To do:
Without any images, output the records below verbatim.

Entries supplied:
_ _ _ _ _ _ _
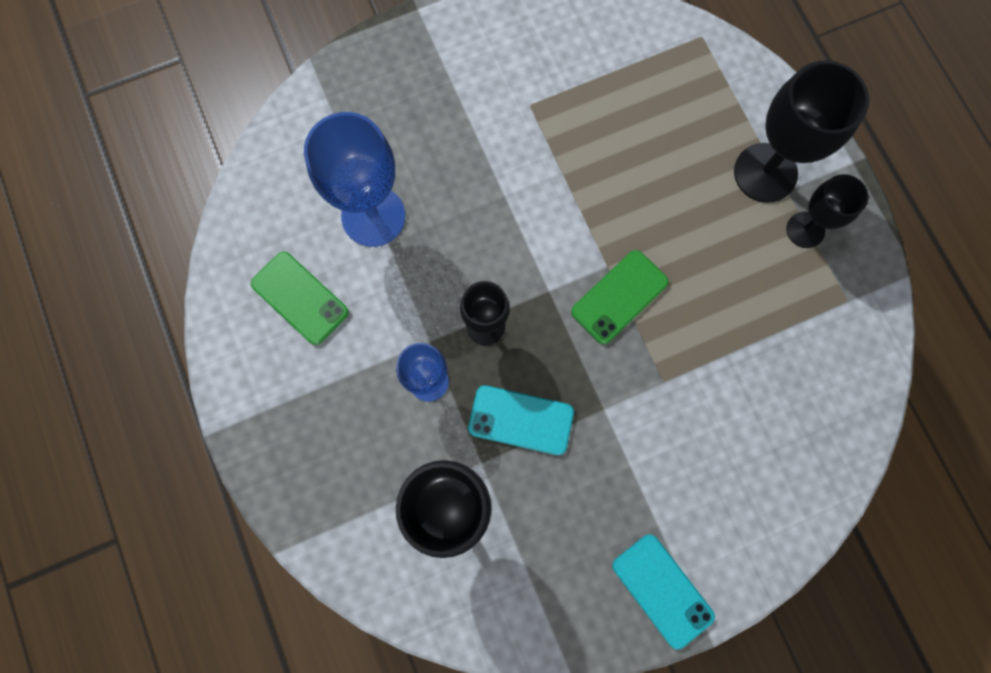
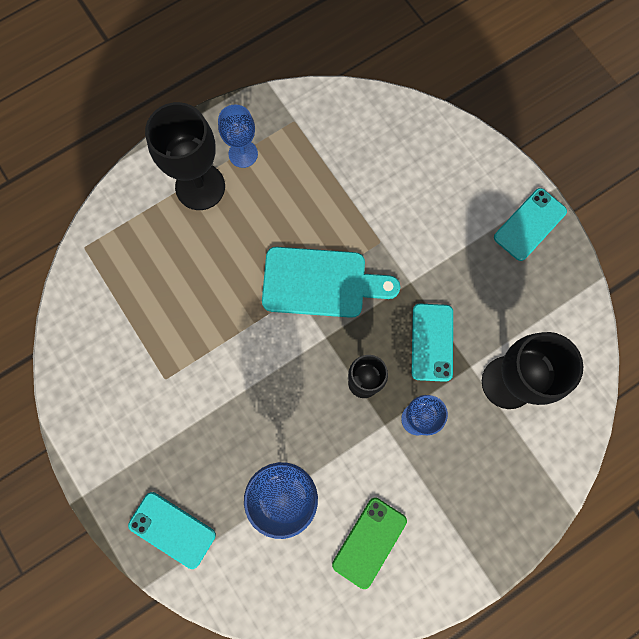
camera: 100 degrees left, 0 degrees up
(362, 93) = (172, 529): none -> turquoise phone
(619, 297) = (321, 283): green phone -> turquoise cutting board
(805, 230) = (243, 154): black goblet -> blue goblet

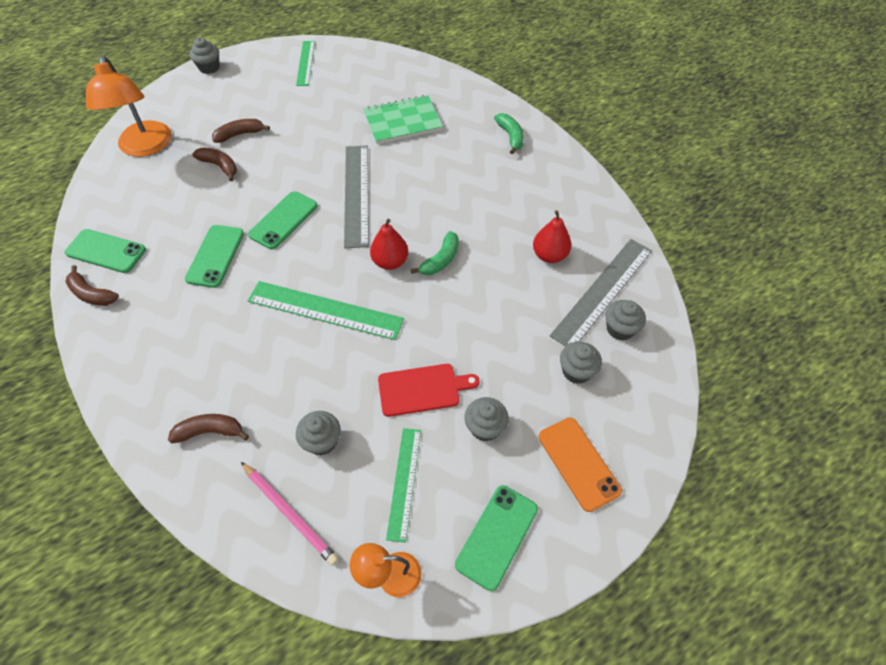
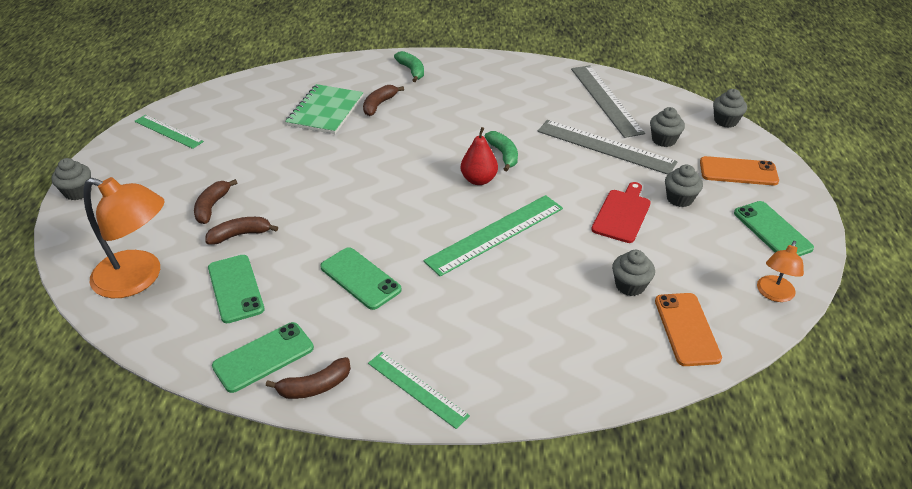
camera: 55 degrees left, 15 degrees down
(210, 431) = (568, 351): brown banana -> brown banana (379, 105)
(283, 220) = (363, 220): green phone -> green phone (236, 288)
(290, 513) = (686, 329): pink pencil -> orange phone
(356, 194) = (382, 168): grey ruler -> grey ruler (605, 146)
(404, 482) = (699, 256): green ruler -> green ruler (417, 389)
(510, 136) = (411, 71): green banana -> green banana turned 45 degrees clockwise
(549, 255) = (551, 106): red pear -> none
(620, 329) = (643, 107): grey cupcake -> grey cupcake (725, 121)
_ _ _ _ _ _ _
Answer box:
camera: 100 degrees left, 0 degrees up
(362, 93) = (172, 529): none -> turquoise phone
(619, 297) = (321, 283): green phone -> turquoise cutting board
(805, 230) = (243, 154): black goblet -> blue goblet

camera: 55 degrees left, 15 degrees down
(210, 431) = (568, 351): brown banana -> brown banana (379, 105)
(283, 220) = (363, 220): green phone -> green phone (236, 288)
(290, 513) = (686, 329): pink pencil -> orange phone
(356, 194) = (382, 168): grey ruler -> grey ruler (605, 146)
(404, 482) = (699, 256): green ruler -> green ruler (417, 389)
(510, 136) = (411, 71): green banana -> green banana turned 45 degrees clockwise
(549, 255) = (551, 106): red pear -> none
(620, 329) = (643, 107): grey cupcake -> grey cupcake (725, 121)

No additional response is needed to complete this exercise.